Produce a copy of every line in the records that holds the string "yellow".

───── Given records

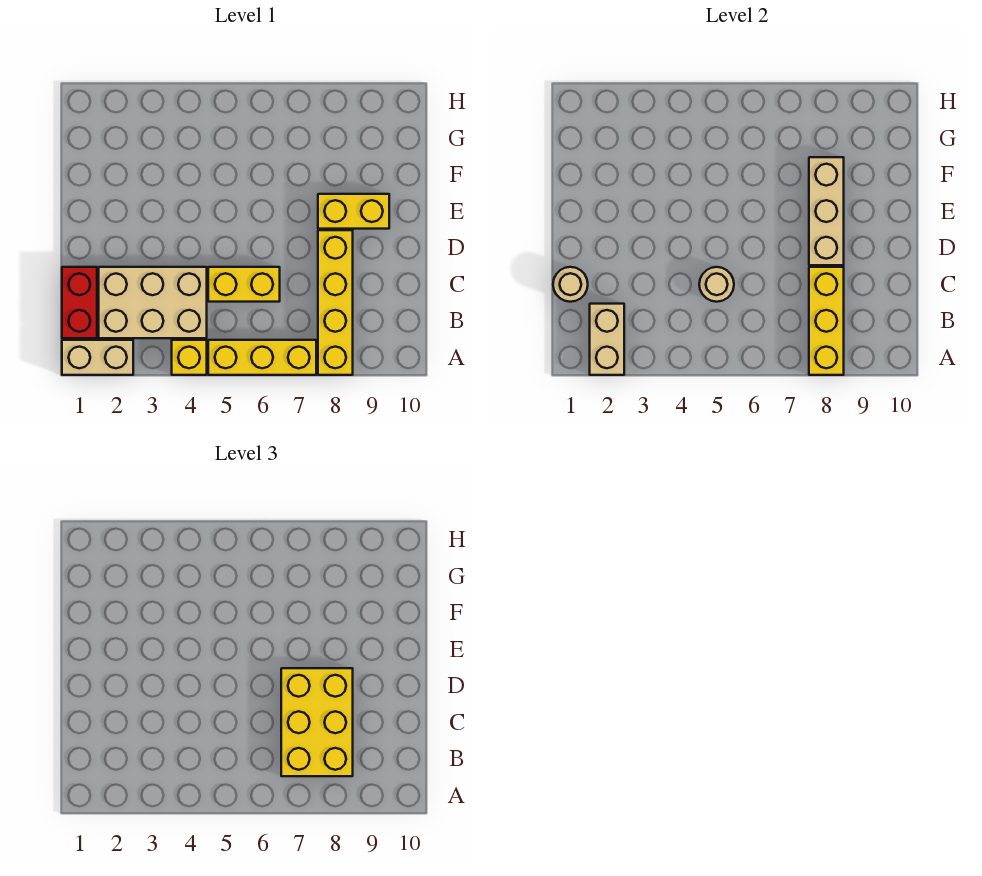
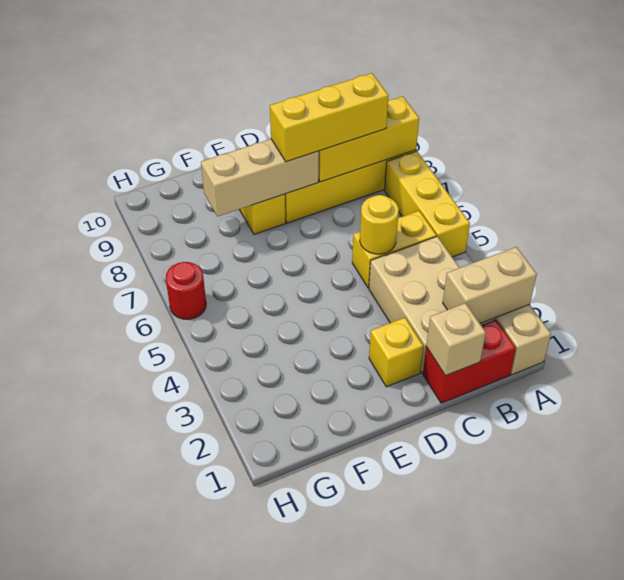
yellow brick A4 level 1 -> yellow brick D2 level 1
yellow brick B7:D8 level 3 -> yellow brick B8:D8 level 3
tan round brick C1 level 2 -> tan brick C1 level 2
yellow brick C5:C6 level 1 -> yellow brick B5:C5 level 1
tan round brick C5 level 2 -> yellow round brick C5 level 2
none -> red round brick H6 level 1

──────────

◆ Reply to the exercise ◆
yellow brick A4 level 1 -> yellow brick D2 level 1
yellow brick B7:D8 level 3 -> yellow brick B8:D8 level 3
yellow brick C5:C6 level 1 -> yellow brick B5:C5 level 1
tan round brick C5 level 2 -> yellow round brick C5 level 2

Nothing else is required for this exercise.